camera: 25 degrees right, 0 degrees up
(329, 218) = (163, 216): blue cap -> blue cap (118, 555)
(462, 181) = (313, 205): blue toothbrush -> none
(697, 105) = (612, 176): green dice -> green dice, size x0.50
* * *
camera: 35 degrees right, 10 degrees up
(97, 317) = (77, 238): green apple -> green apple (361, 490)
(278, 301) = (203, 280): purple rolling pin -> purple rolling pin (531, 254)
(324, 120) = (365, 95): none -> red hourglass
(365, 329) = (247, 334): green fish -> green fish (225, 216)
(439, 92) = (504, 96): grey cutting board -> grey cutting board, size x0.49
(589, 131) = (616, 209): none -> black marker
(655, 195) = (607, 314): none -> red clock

■ Task item ■
Beginning with the line above that contains "(365, 329) = (247, 334): green", copy each line exactly up to and including the line that contains "(655, 195) = (607, 314): none -> red clock", and go no further.

■ Solution for this exercise ■
(365, 329) = (247, 334): green fish -> green fish (225, 216)
(439, 92) = (504, 96): grey cutting board -> grey cutting board, size x0.49
(589, 131) = (616, 209): none -> black marker
(655, 195) = (607, 314): none -> red clock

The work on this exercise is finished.